### WORK ORDER
All the lines below need to be transcribed exactly. Pictures get left out.
== EXCERPTED RECORDS
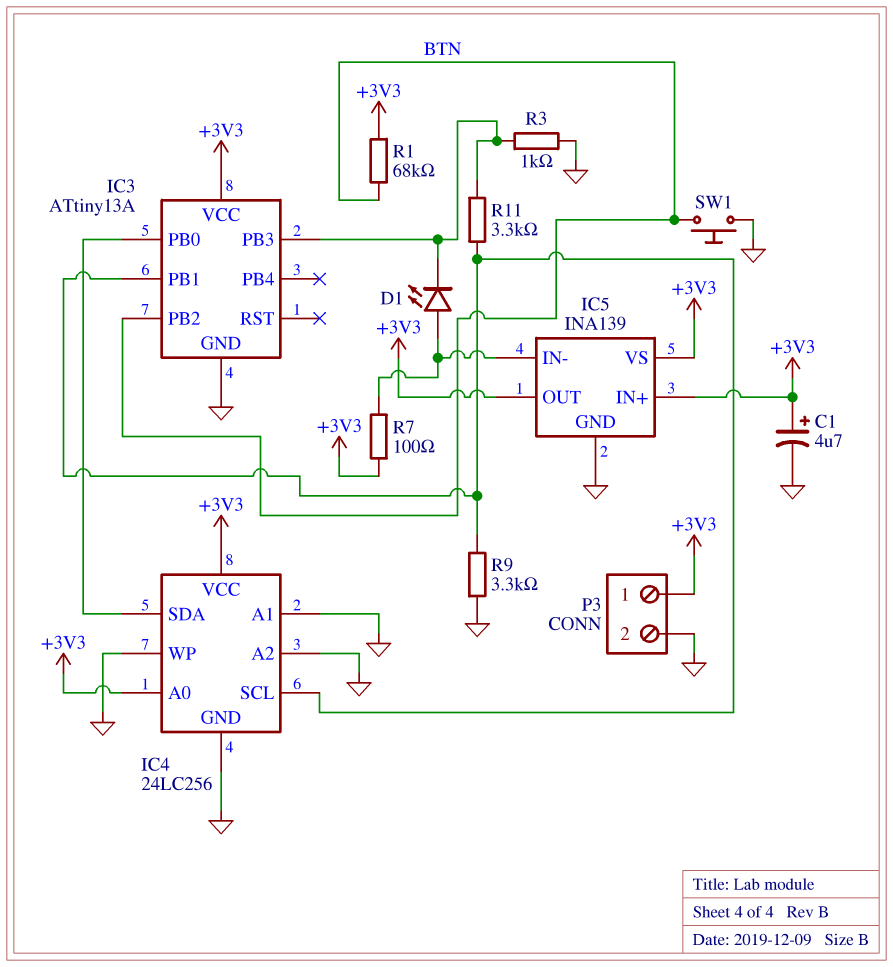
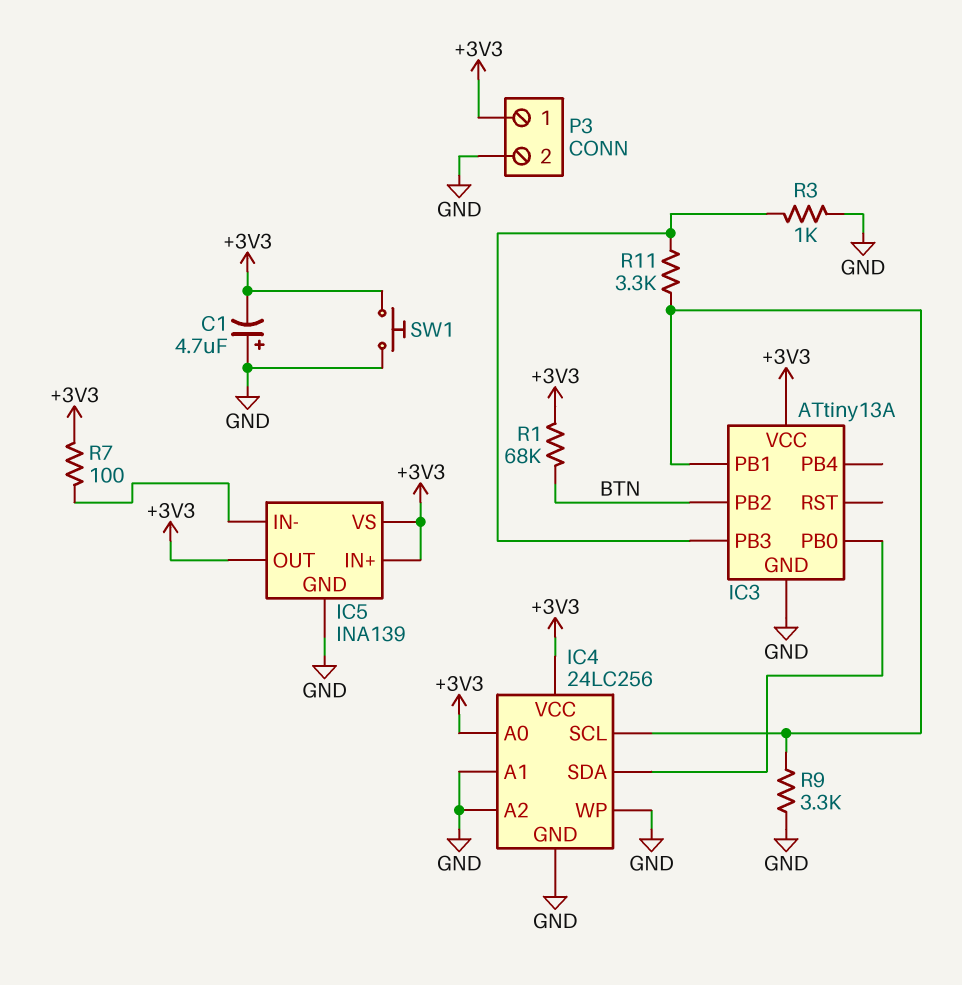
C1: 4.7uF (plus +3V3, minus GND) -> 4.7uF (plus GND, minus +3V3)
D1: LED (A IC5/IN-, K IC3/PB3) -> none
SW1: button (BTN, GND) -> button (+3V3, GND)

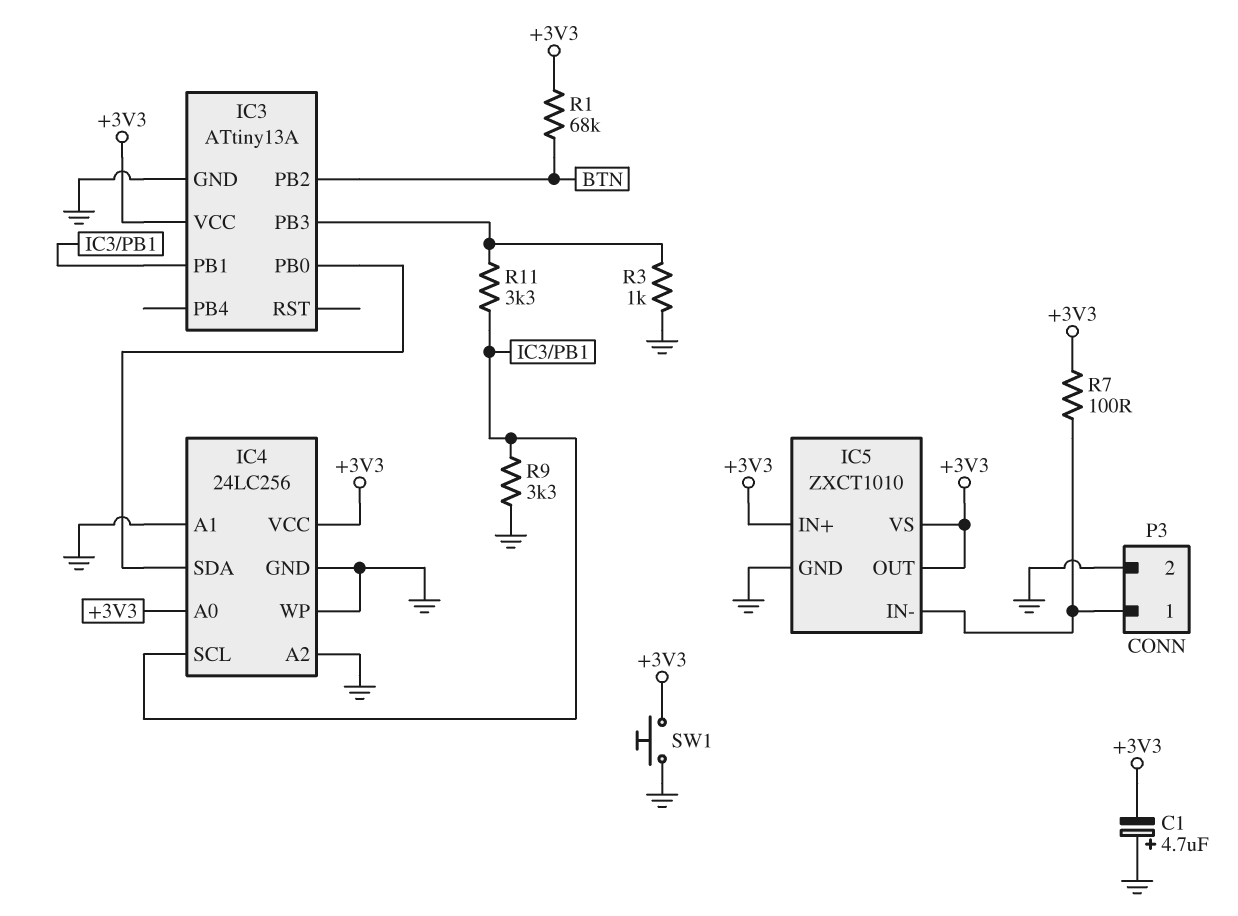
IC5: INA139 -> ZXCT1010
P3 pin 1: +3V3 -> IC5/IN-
====
### RESULT BELOW
C1: 4.7uF (plus +3V3, minus GND) -> 4.7uF (plus GND, minus +3V3)
D1: LED (A IC5/IN-, K IC3/PB3) -> none
SW1: button (BTN, GND) -> button (+3V3, GND)

IC5: INA139 -> ZXCT1010
P3 pin 1: +3V3 -> IC5/IN-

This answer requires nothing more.